# Supplied information
○ ○ ○ ○
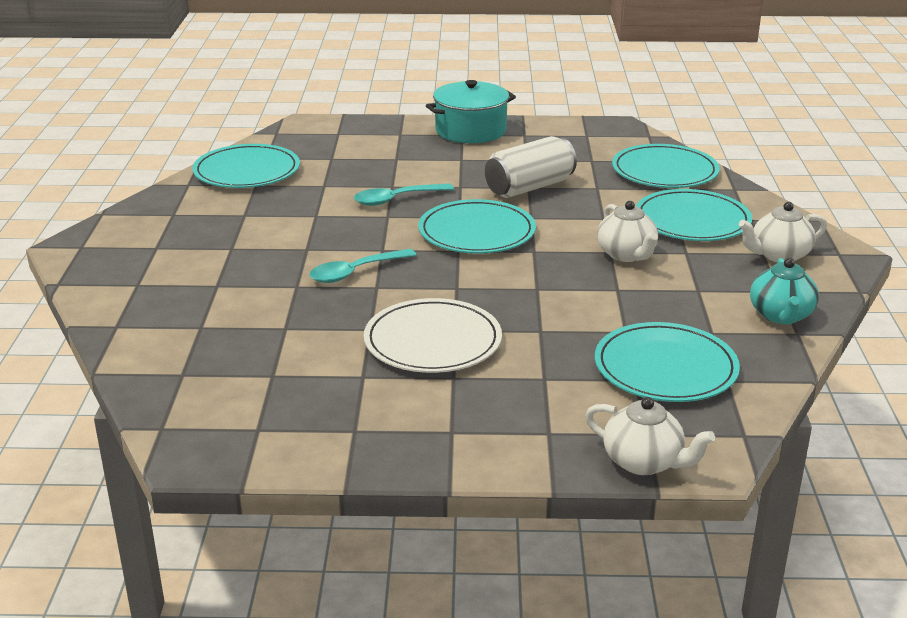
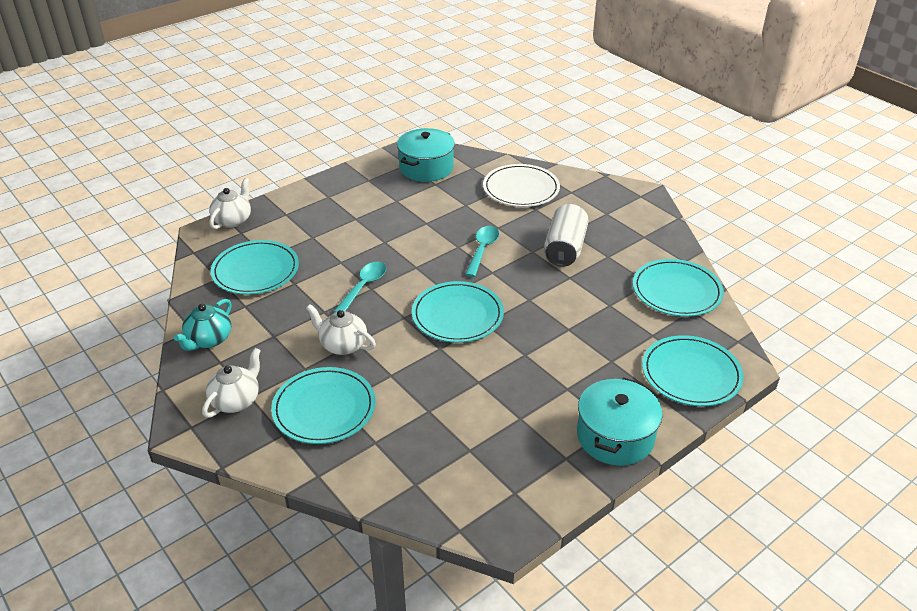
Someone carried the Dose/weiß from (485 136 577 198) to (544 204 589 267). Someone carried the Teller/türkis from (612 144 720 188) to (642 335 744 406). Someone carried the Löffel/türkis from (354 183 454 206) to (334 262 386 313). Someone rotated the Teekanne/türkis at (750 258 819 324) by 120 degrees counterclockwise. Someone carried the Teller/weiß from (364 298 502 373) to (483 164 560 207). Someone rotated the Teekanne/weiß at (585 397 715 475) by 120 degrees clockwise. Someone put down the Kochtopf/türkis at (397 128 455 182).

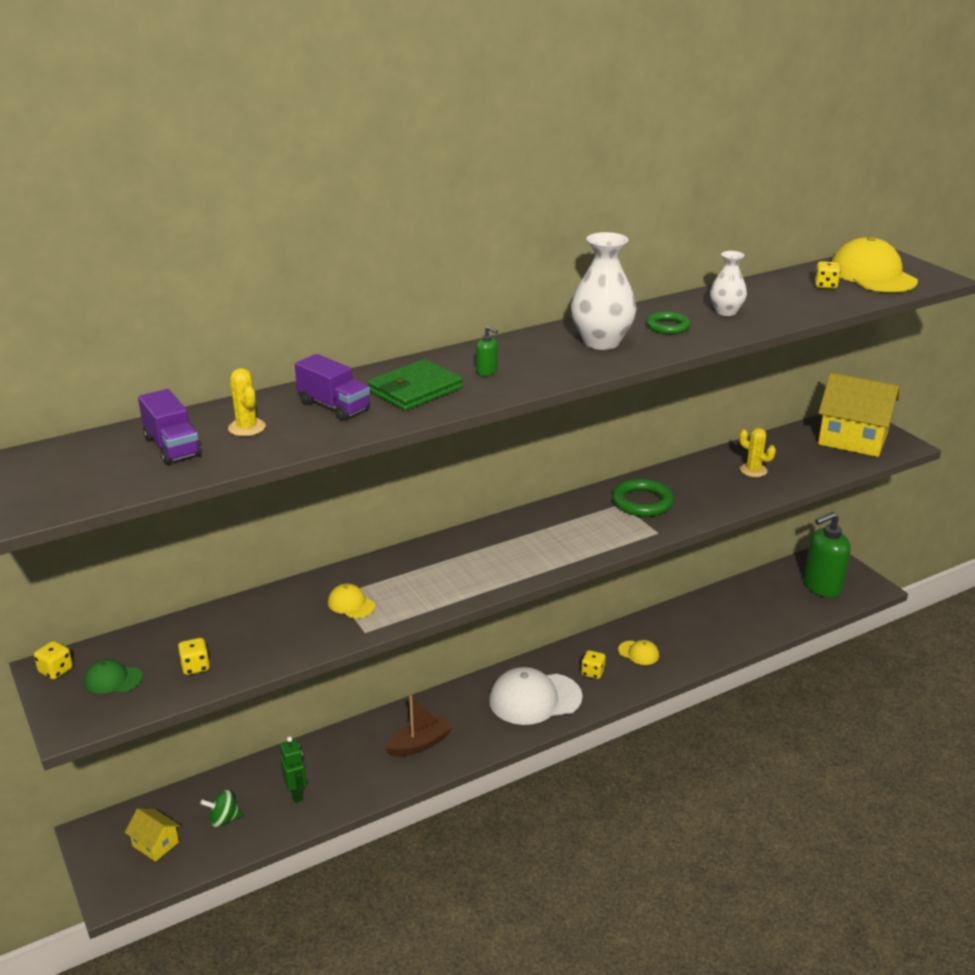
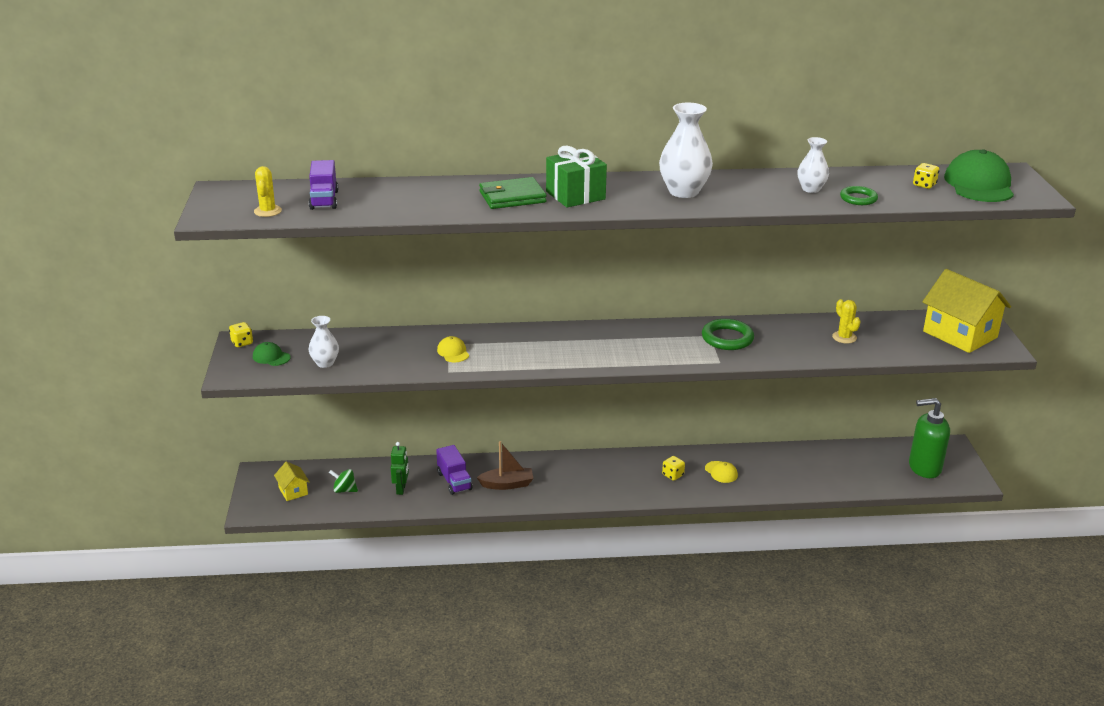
Someone repainted the Kappe/gelb at (832 236 918 292), which became the Kappe/grün at (944 149 1014 202). Someone carried the Ring/grün from (646 311 690 334) to (840 186 878 205). Someone swapped the Seifenspender/grün at (476 326 498 376) for the Geschenk/grün at (546 146 607 208). Someone carried the Lastwagen/lila from (295 354 370 421) to (436 445 472 495). Someone carried the Kaktus/gelb from (228 368 266 436) to (254 166 282 217). Someone swapped the Spielwürfel/gelb at (178 638 210 675) for the Vase/weiß at (309 316 339 368). Someone took away the Kappe/weiß at (489 667 583 725).

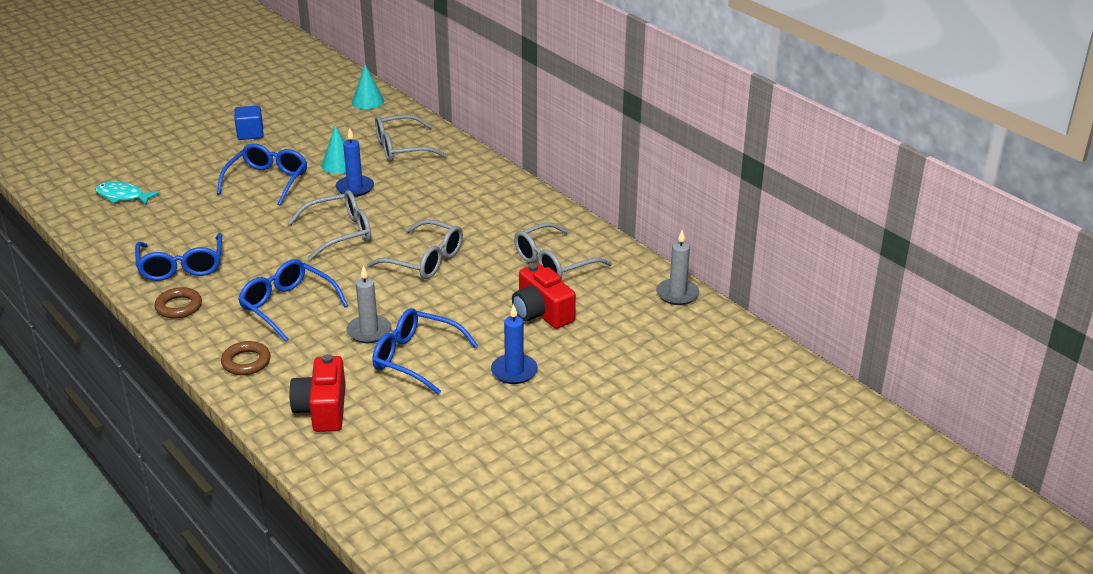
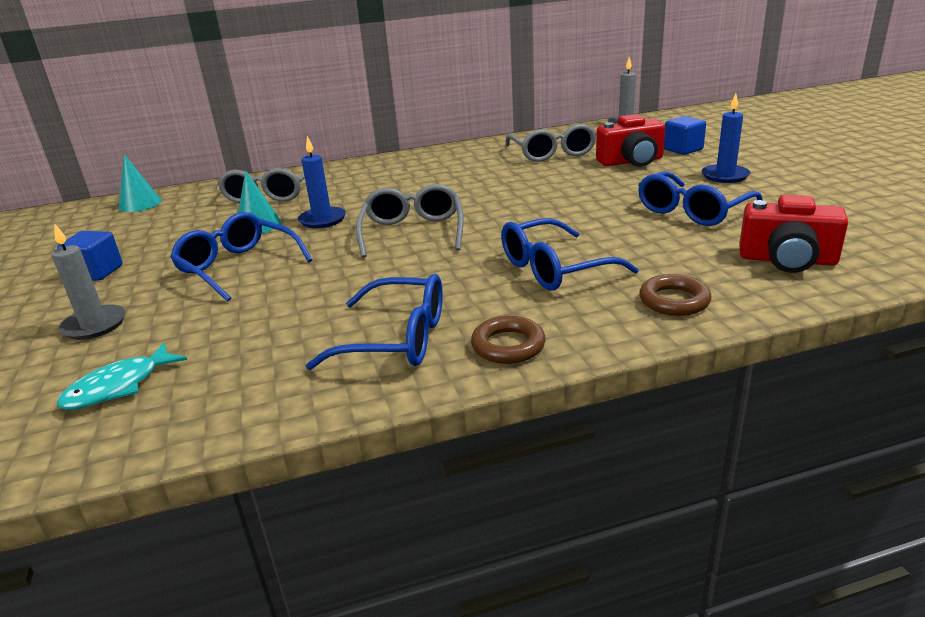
Someone took away the Brille/grau at (367 219 463 279). Someone carried the Kerze/grau from (346 265 392 343) to (51 223 126 340). Someone put down the Kubus/blau at (664 116 706 155).

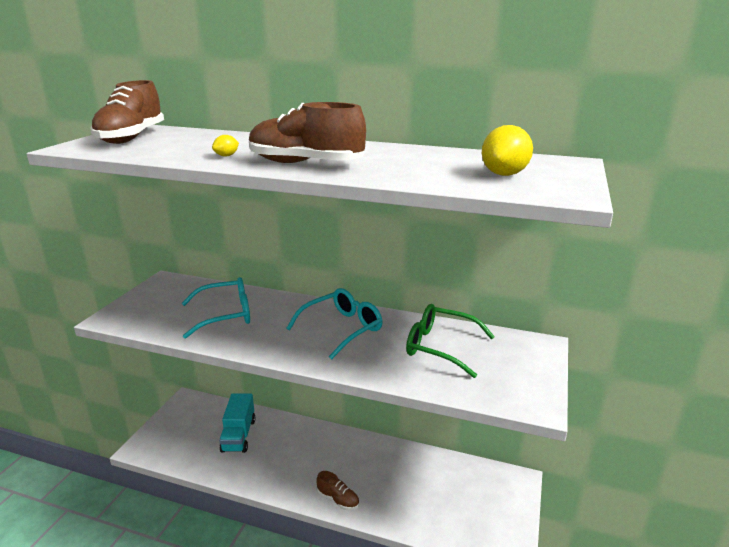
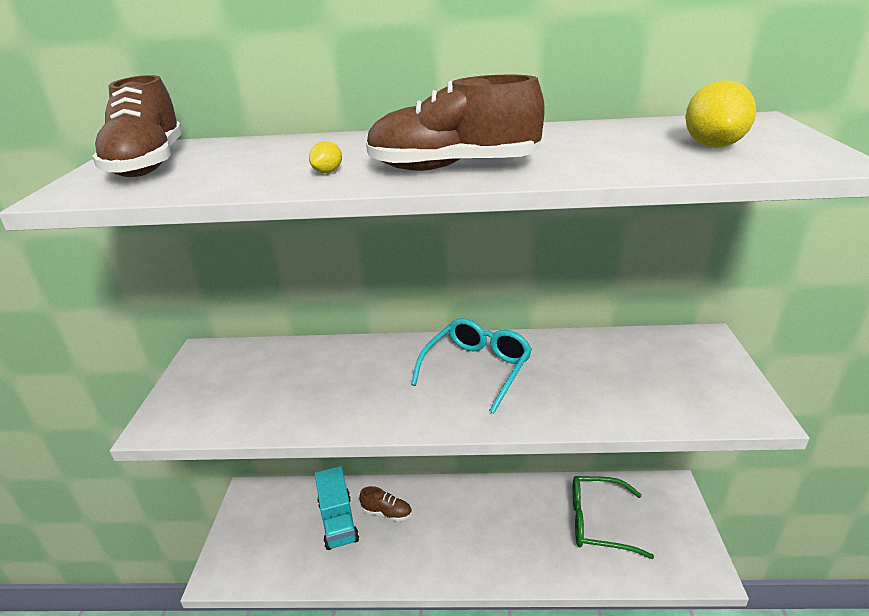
Someone took away the Brille/türkis at (182 277 250 339). Someone carried the Brille/grün from (406 304 495 378) to (572 476 654 559). Someone carried the Schuh/braun from (317 471 359 510) to (359 486 412 521).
○ ○ ○ ○
# What you have to do
What you hand back should match the listing exactly, except that no pictures appear.

# Output for this task
Someone carried the Dose/weiß from (485 136 577 198) to (544 204 589 267). Someone carried the Teller/türkis from (612 144 720 188) to (642 335 744 406). Someone carried the Löffel/türkis from (354 183 454 206) to (334 262 386 313). Someone rotated the Teekanne/türkis at (750 258 819 324) by 120 degrees counterclockwise. Someone carried the Teller/weiß from (364 298 502 373) to (483 164 560 207). Someone rotated the Teekanne/weiß at (585 397 715 475) by 120 degrees clockwise. Someone put down the Kochtopf/türkis at (397 128 455 182).

Someone repainted the Kappe/gelb at (832 236 918 292), which became the Kappe/grün at (944 149 1014 202). Someone carried the Ring/grün from (646 311 690 334) to (840 186 878 205). Someone swapped the Seifenspender/grün at (476 326 498 376) for the Geschenk/grün at (546 146 607 208). Someone carried the Lastwagen/lila from (295 354 370 421) to (436 445 472 495). Someone carried the Kaktus/gelb from (228 368 266 436) to (254 166 282 217). Someone swapped the Spielwürfel/gelb at (178 638 210 675) for the Vase/weiß at (309 316 339 368). Someone took away the Kappe/weiß at (489 667 583 725).

Someone took away the Brille/grau at (367 219 463 279). Someone carried the Kerze/grau from (346 265 392 343) to (51 223 126 340). Someone put down the Kubus/blau at (664 116 706 155).

Someone took away the Brille/türkis at (182 277 250 339). Someone carried the Brille/grün from (406 304 495 378) to (572 476 654 559). Someone carried the Schuh/braun from (317 471 359 510) to (359 486 412 521).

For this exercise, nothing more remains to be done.